Work request
For each entry, return the text exactly and omit any image.

Input material
• • • •

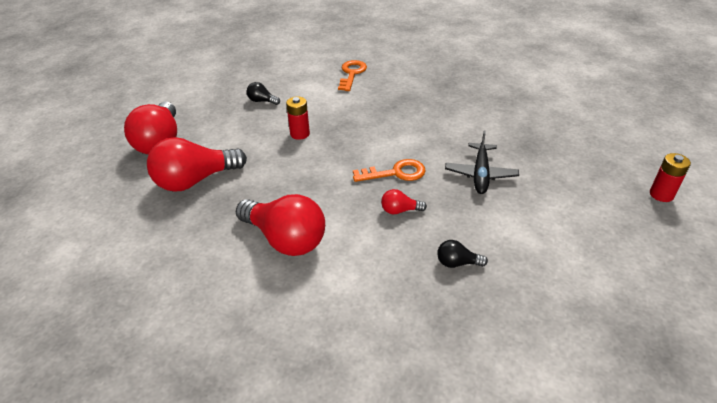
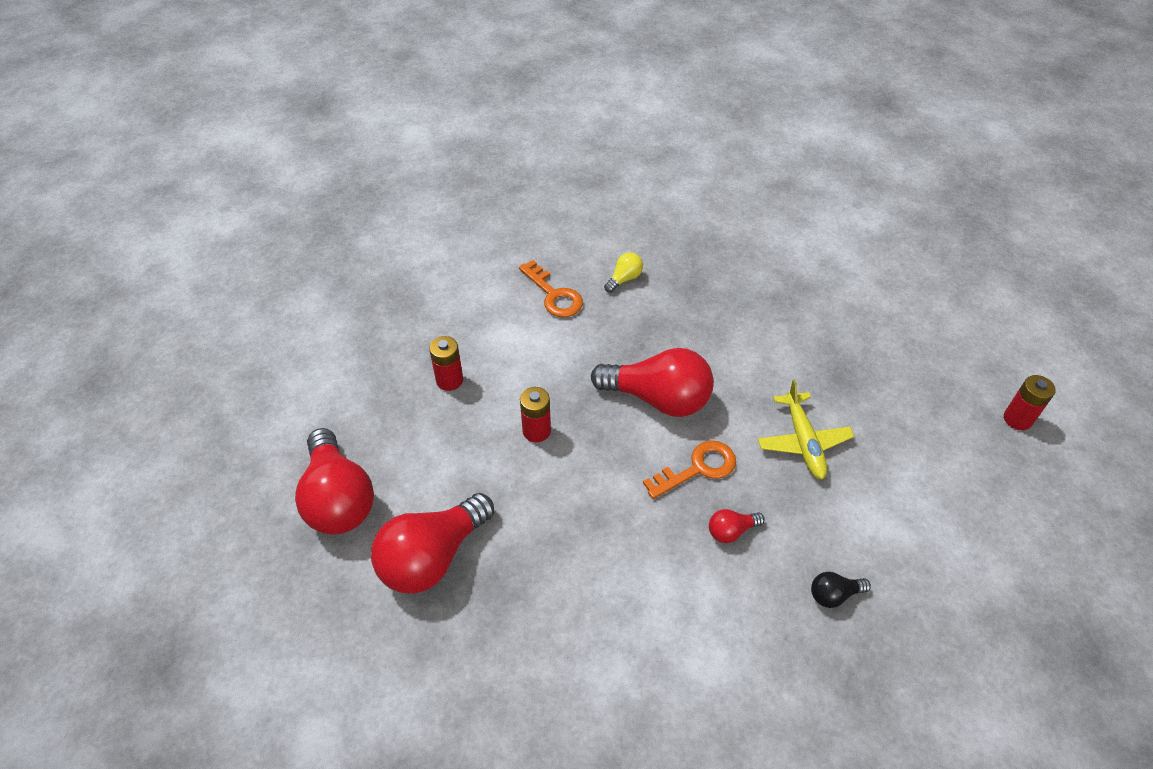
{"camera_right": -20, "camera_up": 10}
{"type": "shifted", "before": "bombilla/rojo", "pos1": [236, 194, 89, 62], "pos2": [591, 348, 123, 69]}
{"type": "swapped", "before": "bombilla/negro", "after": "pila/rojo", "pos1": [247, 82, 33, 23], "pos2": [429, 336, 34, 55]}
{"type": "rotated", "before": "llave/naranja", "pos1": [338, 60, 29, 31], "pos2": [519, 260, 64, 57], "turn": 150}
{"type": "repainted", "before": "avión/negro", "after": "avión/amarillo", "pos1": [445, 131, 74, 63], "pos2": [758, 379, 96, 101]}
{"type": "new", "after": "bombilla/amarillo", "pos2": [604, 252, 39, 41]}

• • • •

Response to this task
{"camera_right": -20, "camera_up": 10}
{"type": "shifted", "before": "bombilla/rojo", "pos1": [236, 194, 89, 62], "pos2": [591, 348, 123, 69]}
{"type": "swapped", "before": "bombilla/negro", "after": "pila/rojo", "pos1": [247, 82, 33, 23], "pos2": [429, 336, 34, 55]}
{"type": "rotated", "before": "llave/naranja", "pos1": [338, 60, 29, 31], "pos2": [519, 260, 64, 57], "turn": 150}
{"type": "repainted", "before": "avión/negro", "after": "avión/amarillo", "pos1": [445, 131, 74, 63], "pos2": [758, 379, 96, 101]}
{"type": "new", "after": "bombilla/amarillo", "pos2": [604, 252, 39, 41]}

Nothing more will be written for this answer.